» **Activity**:
Copy exactly, please, each line of the data below until the line that contains "turquoise toothbrush [420,231,484,276]" has been copied, beginning at the top.
____ Given records
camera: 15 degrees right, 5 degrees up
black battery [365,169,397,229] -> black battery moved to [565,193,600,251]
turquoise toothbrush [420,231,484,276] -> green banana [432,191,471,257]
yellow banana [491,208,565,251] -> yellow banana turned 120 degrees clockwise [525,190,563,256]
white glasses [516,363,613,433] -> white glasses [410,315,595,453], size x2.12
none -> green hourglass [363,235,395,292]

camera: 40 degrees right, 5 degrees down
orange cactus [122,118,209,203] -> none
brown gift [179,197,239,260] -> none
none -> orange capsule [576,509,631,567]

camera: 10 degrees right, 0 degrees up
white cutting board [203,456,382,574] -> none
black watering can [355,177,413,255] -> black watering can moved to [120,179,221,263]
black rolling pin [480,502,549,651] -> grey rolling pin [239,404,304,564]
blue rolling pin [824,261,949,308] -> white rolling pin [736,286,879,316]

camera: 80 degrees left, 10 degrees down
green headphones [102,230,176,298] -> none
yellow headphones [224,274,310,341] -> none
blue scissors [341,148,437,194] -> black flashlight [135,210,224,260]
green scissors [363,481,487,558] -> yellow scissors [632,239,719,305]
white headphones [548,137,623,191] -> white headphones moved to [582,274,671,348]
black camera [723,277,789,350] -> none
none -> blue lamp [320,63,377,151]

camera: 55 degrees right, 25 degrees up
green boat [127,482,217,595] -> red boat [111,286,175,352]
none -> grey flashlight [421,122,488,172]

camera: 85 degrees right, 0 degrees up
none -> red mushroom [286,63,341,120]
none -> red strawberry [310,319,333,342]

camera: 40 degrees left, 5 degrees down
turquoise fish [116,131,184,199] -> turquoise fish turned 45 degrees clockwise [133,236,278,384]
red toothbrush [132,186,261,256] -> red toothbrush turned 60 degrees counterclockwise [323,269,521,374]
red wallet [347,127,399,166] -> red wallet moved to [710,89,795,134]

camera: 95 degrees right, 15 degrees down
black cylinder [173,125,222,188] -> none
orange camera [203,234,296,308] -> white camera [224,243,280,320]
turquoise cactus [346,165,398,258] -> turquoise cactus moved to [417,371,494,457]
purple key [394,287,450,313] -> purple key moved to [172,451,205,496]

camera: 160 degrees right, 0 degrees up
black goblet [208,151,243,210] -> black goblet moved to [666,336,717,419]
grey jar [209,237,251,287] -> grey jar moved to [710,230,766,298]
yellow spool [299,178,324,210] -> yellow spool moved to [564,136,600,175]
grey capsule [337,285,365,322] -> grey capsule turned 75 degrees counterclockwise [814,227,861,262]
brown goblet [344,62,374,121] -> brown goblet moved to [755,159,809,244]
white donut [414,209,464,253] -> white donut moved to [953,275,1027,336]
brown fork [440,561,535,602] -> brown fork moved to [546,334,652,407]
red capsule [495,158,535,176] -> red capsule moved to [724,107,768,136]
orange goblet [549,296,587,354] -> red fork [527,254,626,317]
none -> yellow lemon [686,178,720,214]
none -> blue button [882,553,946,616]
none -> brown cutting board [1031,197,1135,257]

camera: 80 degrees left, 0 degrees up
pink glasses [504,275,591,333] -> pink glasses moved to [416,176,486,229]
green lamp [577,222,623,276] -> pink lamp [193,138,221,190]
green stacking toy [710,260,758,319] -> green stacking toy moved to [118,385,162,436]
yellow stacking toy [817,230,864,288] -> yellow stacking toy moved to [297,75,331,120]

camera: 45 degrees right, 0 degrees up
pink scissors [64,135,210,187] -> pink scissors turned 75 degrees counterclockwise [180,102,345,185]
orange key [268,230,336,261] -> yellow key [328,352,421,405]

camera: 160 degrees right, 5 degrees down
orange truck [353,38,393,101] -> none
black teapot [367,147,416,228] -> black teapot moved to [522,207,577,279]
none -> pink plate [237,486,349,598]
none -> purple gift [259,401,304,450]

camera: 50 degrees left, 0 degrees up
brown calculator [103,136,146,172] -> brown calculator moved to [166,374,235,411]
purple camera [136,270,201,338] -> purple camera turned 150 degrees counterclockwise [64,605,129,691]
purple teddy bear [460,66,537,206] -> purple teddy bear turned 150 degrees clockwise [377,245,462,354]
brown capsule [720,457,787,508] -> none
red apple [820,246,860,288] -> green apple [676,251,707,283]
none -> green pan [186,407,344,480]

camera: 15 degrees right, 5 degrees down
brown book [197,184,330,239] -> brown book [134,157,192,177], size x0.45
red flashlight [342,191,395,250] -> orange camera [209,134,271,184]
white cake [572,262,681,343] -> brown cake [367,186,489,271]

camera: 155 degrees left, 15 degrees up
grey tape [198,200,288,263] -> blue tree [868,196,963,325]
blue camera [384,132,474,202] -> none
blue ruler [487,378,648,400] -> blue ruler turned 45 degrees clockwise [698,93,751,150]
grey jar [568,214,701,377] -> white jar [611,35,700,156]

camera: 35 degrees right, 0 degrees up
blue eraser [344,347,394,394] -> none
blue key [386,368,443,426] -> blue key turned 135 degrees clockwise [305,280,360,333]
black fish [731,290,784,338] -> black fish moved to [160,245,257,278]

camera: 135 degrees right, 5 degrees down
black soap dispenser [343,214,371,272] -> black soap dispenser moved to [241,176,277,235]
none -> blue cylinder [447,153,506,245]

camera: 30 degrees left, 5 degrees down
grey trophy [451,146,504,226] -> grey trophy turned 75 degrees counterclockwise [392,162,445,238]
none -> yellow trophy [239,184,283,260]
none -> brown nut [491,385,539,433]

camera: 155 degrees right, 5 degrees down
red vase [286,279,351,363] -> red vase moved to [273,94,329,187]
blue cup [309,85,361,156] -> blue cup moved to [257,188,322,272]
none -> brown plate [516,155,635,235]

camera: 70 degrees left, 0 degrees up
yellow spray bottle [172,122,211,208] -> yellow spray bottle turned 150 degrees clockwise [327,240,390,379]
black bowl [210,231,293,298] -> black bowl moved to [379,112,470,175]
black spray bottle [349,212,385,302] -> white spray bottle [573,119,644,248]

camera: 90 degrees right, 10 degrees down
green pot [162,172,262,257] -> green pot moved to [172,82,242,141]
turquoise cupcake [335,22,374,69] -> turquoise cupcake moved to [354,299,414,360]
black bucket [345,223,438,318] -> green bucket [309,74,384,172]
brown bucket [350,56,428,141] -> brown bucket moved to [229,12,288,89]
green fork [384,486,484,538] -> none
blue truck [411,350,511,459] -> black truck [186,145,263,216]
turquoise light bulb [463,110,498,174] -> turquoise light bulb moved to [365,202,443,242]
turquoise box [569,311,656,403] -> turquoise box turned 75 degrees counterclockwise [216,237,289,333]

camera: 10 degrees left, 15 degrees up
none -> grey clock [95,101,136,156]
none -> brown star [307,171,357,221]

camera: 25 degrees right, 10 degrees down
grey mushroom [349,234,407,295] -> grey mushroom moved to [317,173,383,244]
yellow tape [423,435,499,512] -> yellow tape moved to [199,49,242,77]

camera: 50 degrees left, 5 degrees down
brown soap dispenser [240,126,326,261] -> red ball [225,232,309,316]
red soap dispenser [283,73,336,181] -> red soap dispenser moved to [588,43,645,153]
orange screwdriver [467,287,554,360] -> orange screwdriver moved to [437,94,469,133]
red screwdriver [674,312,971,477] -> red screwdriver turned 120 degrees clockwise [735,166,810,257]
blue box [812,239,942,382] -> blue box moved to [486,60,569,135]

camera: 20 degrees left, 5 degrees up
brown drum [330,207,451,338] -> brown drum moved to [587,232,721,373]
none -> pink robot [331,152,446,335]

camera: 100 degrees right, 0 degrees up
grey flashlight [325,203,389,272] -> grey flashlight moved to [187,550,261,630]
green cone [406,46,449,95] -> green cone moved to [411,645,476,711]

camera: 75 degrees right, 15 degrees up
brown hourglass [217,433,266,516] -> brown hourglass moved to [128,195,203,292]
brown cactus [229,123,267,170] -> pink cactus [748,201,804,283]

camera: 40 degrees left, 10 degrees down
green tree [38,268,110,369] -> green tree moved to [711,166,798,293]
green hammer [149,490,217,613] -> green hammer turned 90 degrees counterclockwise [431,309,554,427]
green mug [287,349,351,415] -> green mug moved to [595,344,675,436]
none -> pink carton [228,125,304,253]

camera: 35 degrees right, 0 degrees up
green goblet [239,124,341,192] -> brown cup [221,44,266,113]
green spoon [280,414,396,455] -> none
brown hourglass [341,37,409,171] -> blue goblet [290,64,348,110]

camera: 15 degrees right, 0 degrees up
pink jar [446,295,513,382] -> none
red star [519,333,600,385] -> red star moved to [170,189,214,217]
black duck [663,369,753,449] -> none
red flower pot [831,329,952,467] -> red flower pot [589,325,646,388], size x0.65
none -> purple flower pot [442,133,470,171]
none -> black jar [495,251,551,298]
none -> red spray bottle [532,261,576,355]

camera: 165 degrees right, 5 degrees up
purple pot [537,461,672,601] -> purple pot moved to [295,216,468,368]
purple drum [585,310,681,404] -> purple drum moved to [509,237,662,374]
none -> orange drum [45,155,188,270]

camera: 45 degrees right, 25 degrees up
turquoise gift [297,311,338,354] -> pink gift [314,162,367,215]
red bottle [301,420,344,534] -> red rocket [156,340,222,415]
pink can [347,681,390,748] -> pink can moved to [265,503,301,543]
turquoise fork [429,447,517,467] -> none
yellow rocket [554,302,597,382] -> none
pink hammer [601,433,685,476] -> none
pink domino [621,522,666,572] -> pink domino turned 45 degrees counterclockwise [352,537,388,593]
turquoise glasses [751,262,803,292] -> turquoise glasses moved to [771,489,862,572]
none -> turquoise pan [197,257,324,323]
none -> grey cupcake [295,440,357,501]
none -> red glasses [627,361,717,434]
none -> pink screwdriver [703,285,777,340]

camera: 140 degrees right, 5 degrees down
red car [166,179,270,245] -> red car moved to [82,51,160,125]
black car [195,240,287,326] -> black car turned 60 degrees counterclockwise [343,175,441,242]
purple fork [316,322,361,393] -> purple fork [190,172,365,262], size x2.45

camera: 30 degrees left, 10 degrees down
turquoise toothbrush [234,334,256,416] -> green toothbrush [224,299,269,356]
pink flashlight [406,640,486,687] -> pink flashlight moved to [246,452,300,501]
________
» **Result**:
camera: 15 degrees right, 5 degrees up
black battery [365,169,397,229] -> black battery moved to [565,193,600,251]
turquoise toothbrush [420,231,484,276] -> green banana [432,191,471,257]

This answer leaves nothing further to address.